▶

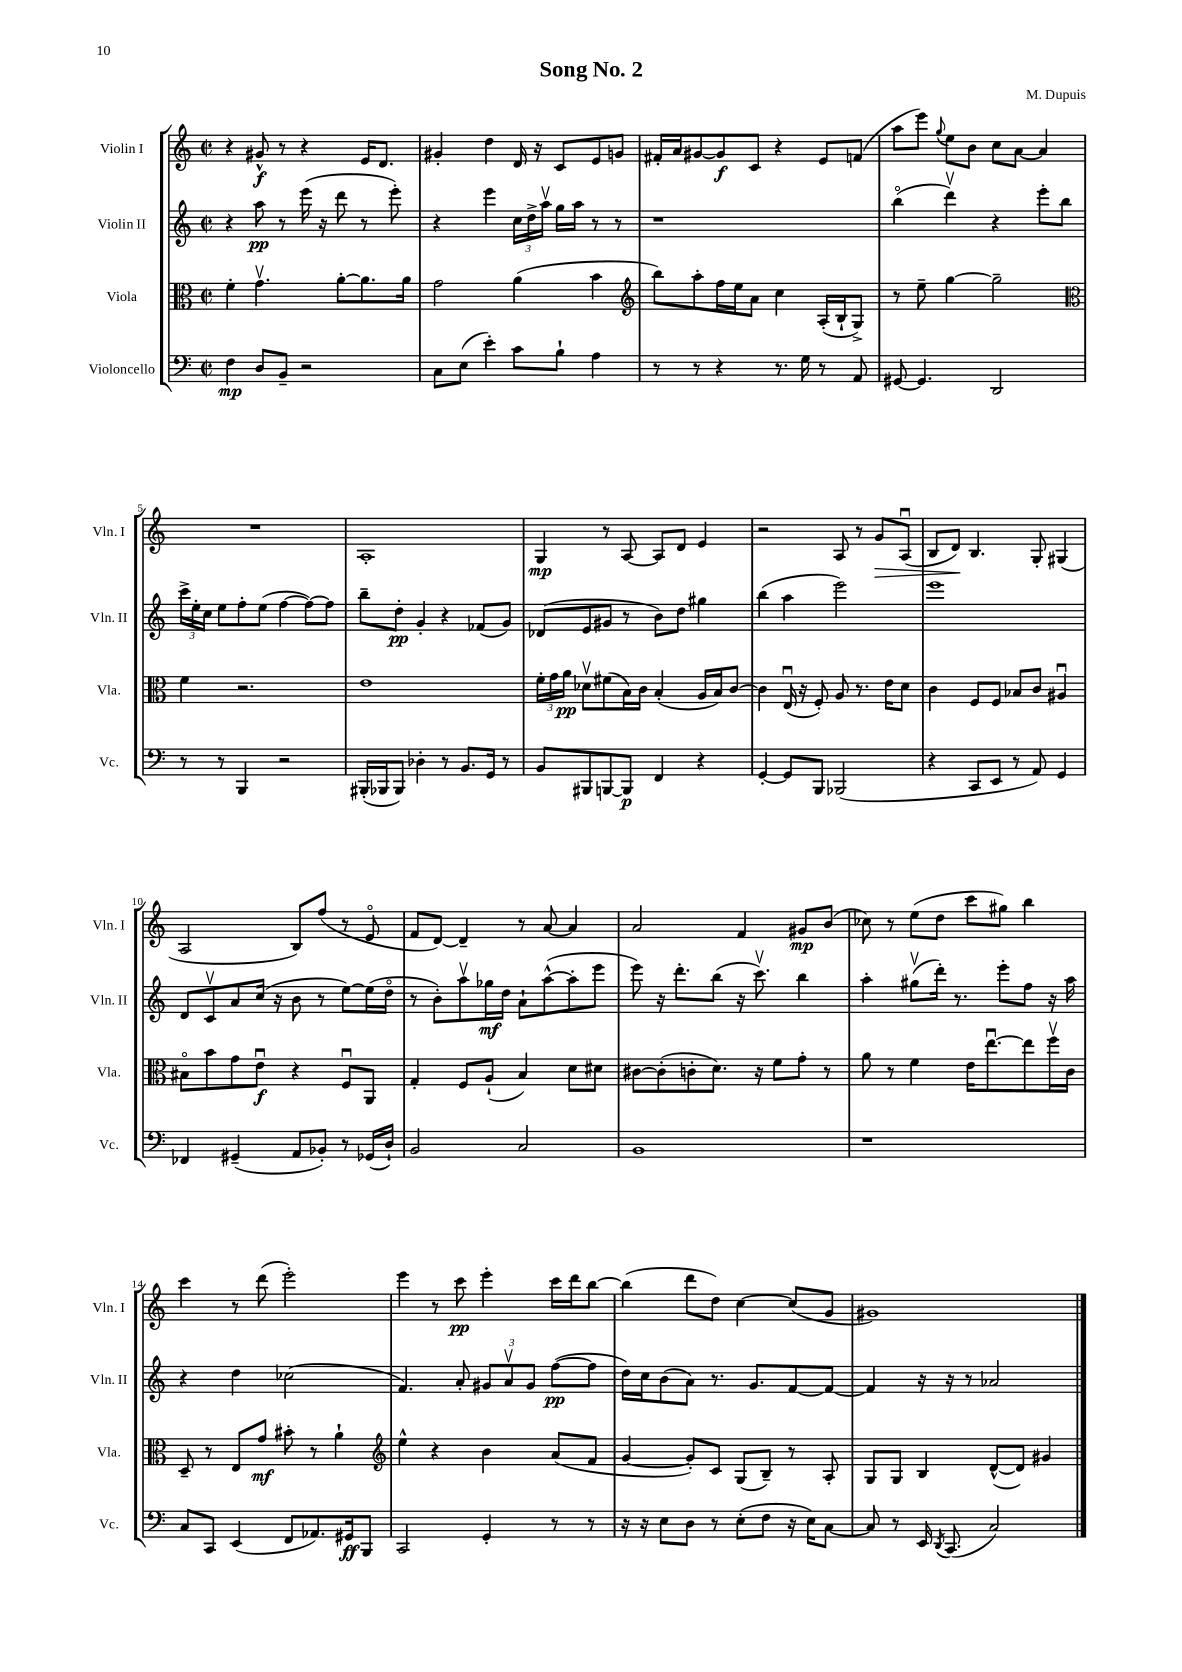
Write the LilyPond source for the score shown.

\header { title = "Song No. 2" composer = "M. Dupuis" }
<<
\new StaffGroup <<
\new Staff = "s0" \with { instrumentName = "Violin I" shortInstrumentName = "Vln. I" } {
    \clef treble \key c \major \defaultTimeSignature \time 2/2
    \autoBeamOff r4 gis'8-^\f r8 r4 e'16[ d'8.] |
    gis'4-. d''4 d'16 r16 c'8[ e'8 g'8] |
    fis'16[-. a'16 gis'8~ gis'8\f c'8] r4 e'8[ f'8]( |
    a''8[ e'''8]) \appoggiatura { g''8 } e''8[ b'8] c''8[ a'8]~ a'4 |
    R1 |
    a1-. |
    g4\mp r8 a8~ a8[ d'8] e'4 |
    r2 a8 r8 g'8[\> a8]\downbow( |
    b8[ d'8]\!) b4. g8-. gis4( |
    a2 b8[) f''8]( r8 e'8\flageolet |
    f'8[ d'8]~) d'4-- r8 a'8~ a'4 |
    a'2 f'4 gis'8[\mp b'8]( |
    ces''8) r8 e''8[( d''8] c'''8[ gis''8]) b''4 |
    c'''4 r8 d'''8( e'''2-.) |
    e'''4 r8 c'''8\pp e'''4-. c'''16[ d'''16 b''8]~ |
    b''4( d'''8[ d''8]) c''4~ c''8[( g'8] |
    gis'1) \bar "|." |
}
\new Staff = "s1" \with { instrumentName = "Violin II" shortInstrumentName = "Vln. II" } {
    \clef treble \key c \major \defaultTimeSignature \time 2/2
    \autoBeamOff r4 a''8\pp r8 e'''16( r16 d'''8 r8 e'''8-.) |
    r4 e'''4 \tuplet 3/2 { c''16[ d''16-> a''16]\upbow } g''16[ a''16] r8 r8 |
    r1 |
    b''4\flageolet( d'''4\upbow) r4 e'''8[-. b''8] |
    \tuplet 3/2 { c'''16[-> e''16-. c''16] } e''8[ f''8-. e''8]( f''4~ f''8[~) f''8] |
    b''8[-- d''8]-.\pp g'4-. r4 fes'8[( g'8]) |
    des'8[( e'8 gis'8] r8 b'8[) d''8] gis''4 |
    b''4( a''4 e'''2) |
    e'''1 |
    d'8[ c'8\upbow a'8 c''16]( r16 b'8 r8 e''8[~) e''16( d''16]\flageolet |
    r8 b'8[-.) a''8\upbow ges''16\mf d''16] a'8[-! a''8~-^( a''8-. e'''8] |
    e'''8) r16 d'''8.[-. b''8]( r16 c'''8.\upbow) b''4 |
    a''4-. gis''8[\upbow( d'''16]-.) r8. e'''8[-. f''8] r16 a''16 |
    r4 d''4 ces''2( |
    f'4.) a'8-. \tuplet 3/2 { gis'8[ a'8\upbow gis'8] } f''8[~\pp( f''8] |
    d''16[) c''16 b'8( a'8]) r8. g'8.[ f'8~ f'8]~ |
    f'4 r16 r16 r8 aes'2 \bar "|." |
}
\new Staff = "s2" \with { instrumentName = "Viola" shortInstrumentName = "Vla." } {
    \clef alto \key c \major \defaultTimeSignature \time 2/2
    \autoBeamOff f'4-. g'4.\upbow a'8[~-. a'8. a'16] |
    g'2 a'4( b'4 |
    \clef treble b''8[) a''8-. f''16 e''16 a'8] c''4 a16[-.( b16-! g8]->) |
    r8 e''8-- g''4~ g''2-- |
    \clef alto f'4 r2. |
    e'1 |
    \tuplet 3/2 { f'16[-. g'16 a'16]\pp } des'8[\upbow fis'8( b16) c'16] b4-.( a16[ b16) c'8]~ |
    c'4 e16\downbow( r16 f8-.) a8 r8. e'16[ d'8] |
    c'4 f8[ f8] bes8[ c'8] ais4\downbow |
    bis8[\flageolet b'8 g'8 e'8]\downbow\f r4 f8[\downbow a,8] |
    g4-. f8[ a8]-!( b4) d'8[ dis'8] |
    cis'8[~ cis'8-.( c'8-. d'8.]) r16 f'8[ g'8]-. r8 |
    a'8 r8 f'4 e'16[ e''8.~\downbow e''8 f''16\upbow c'16] |
    d8-- r8 e8[ g'8]\mf bis'8-. r8 a'4-! |
    \clef treble e''4-^ r4 b'4 a'8[( f'8] |
    g'4~ g'8[-.) c'8] g8[( b8]--) r8 a8-. |
    g8[ g8] b4 d'8[~-^( d'8]) gis'4 \bar "|." |
}
\new Staff = "s3" \with { instrumentName = "Violoncello" shortInstrumentName = "Vc." } {
    \clef bass \key c \major \defaultTimeSignature \time 2/2
    \autoBeamOff f4\mp d8[ b,8]-- r2 |
    c8[ e8]( e'4-.) c'8[ b8]-! a4 |
    r8 r8 r4 r8. g16 r8 a,8 |
    gis,8~ gis,4. d,2 |
    r8 r8 b,,4 r2 |
    bis,,16[-.( bes,,16 bes,,8]) des4-. r8 b,8.[ g,16] r8 |
    b,8[ bis,,8 b,,8~ b,,8]\p f,4 r4 |
    g,4~-. g,8[ b,,8] bes,,2( |
    r4 c,8[ e,8] r8 a,8) g,4 |
    fes,4 gis,4--( a,8[ bes,8]-.) r8 ges,16[( d16]-!) |
    b,2 c2 |
    b,1 |
    r1 |
    c8[ c,8] e,4( f,8[ aes,8.) gis,16\ff b,,8] |
    c,2 g,4-. r8 r8 |
    r16 r16 e8[ d8] r8 e8[-.( f8] r16 e16[) c8]~ |
    c8 r8 e,16 \acciaccatura { d,8 } c,8.( c2) \bar "|." |
}
>>
>>
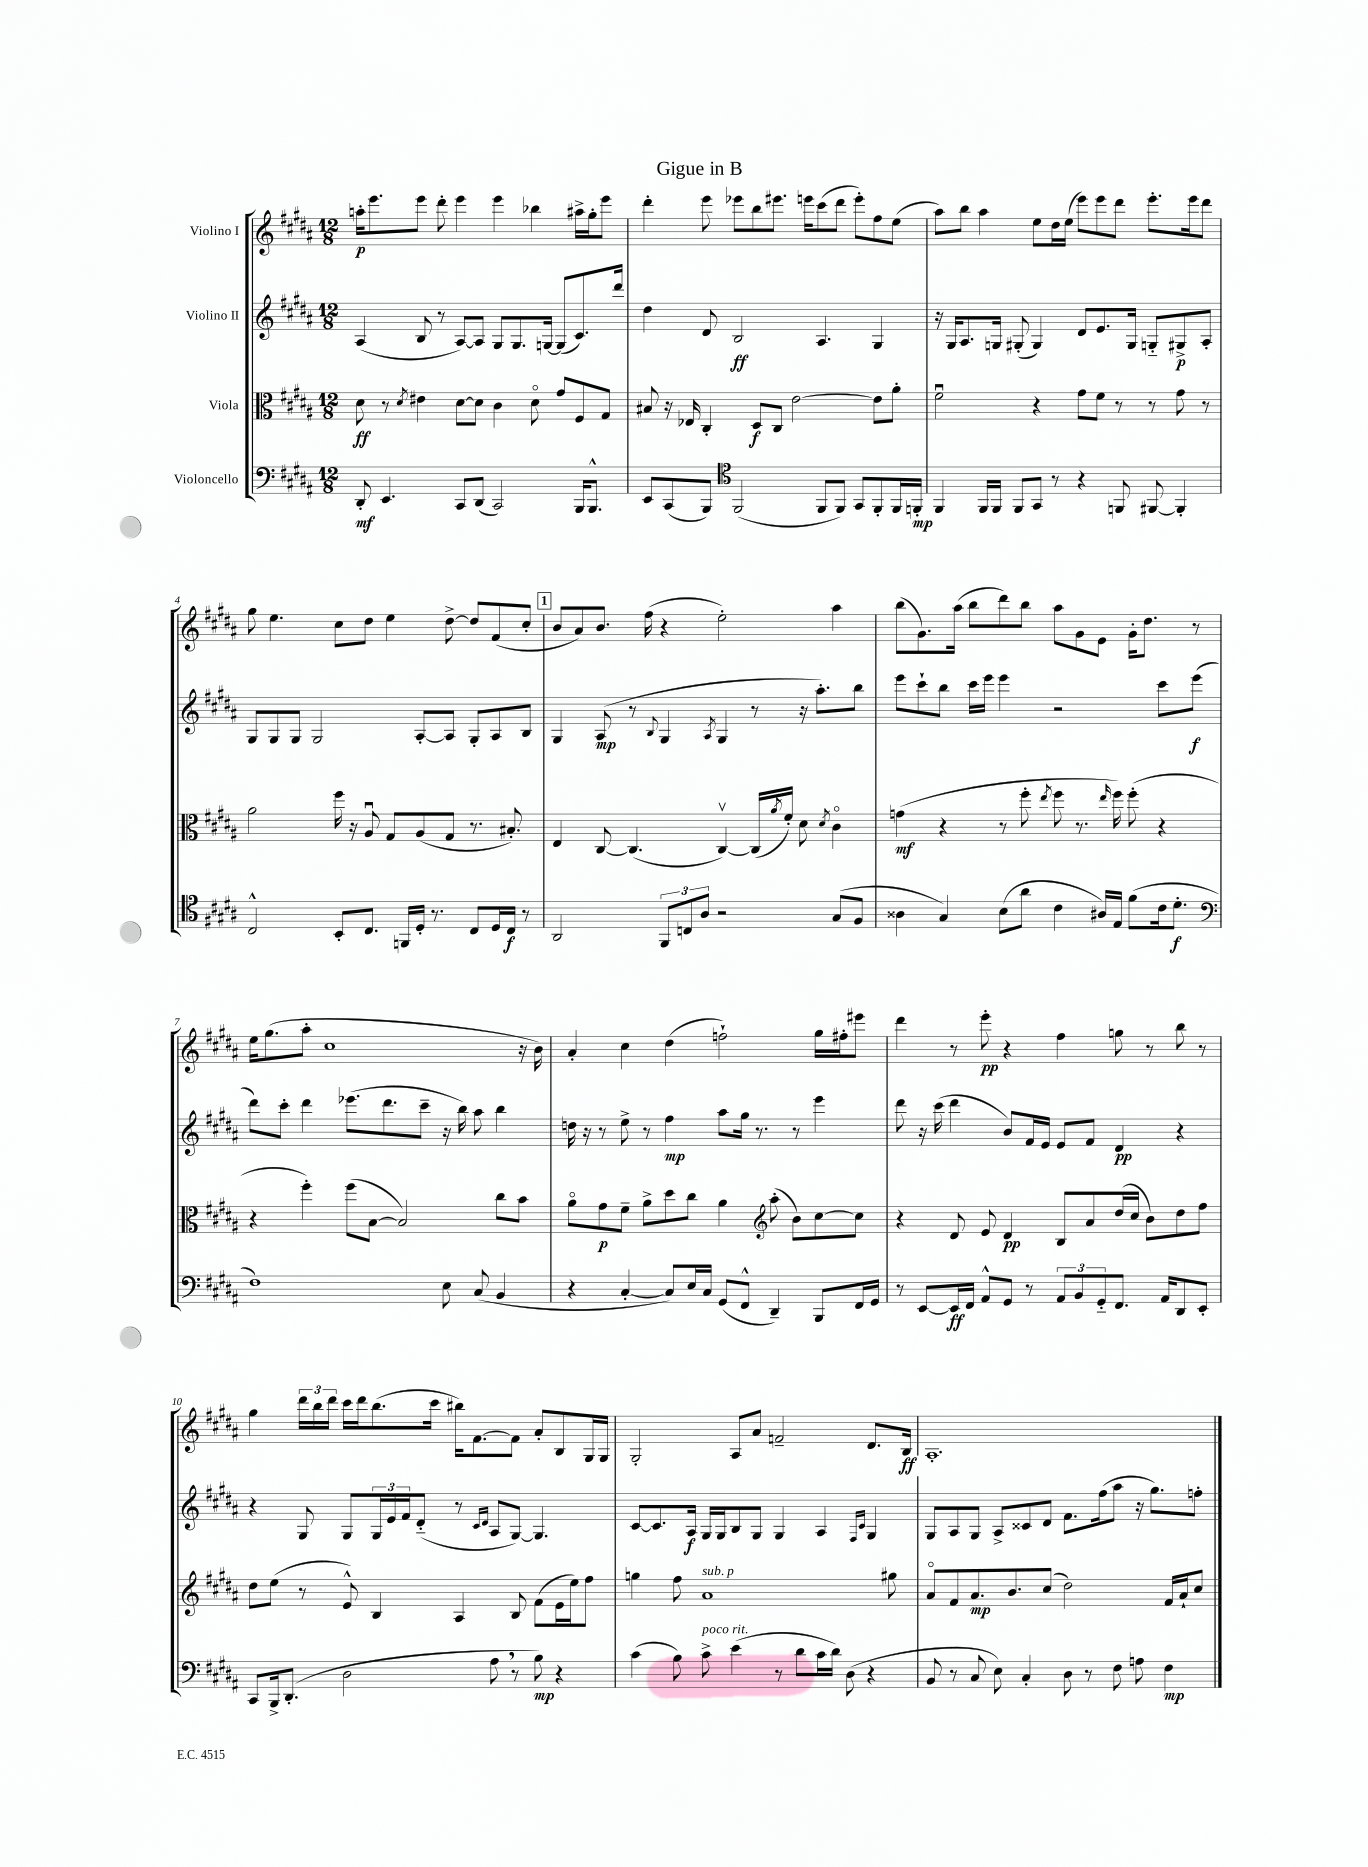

◀

Which lines in the listing above contain the string "defaultTimeSignature"? List each of them in full.

    \clef treble \key c \major \defaultTimeSignature \time 2/2
    \clef treble \key c \major \defaultTimeSignature \time 2/2
    \clef alto \key c \major \defaultTimeSignature \time 2/2
    \clef bass \key c \major \defaultTimeSignature \time 2/2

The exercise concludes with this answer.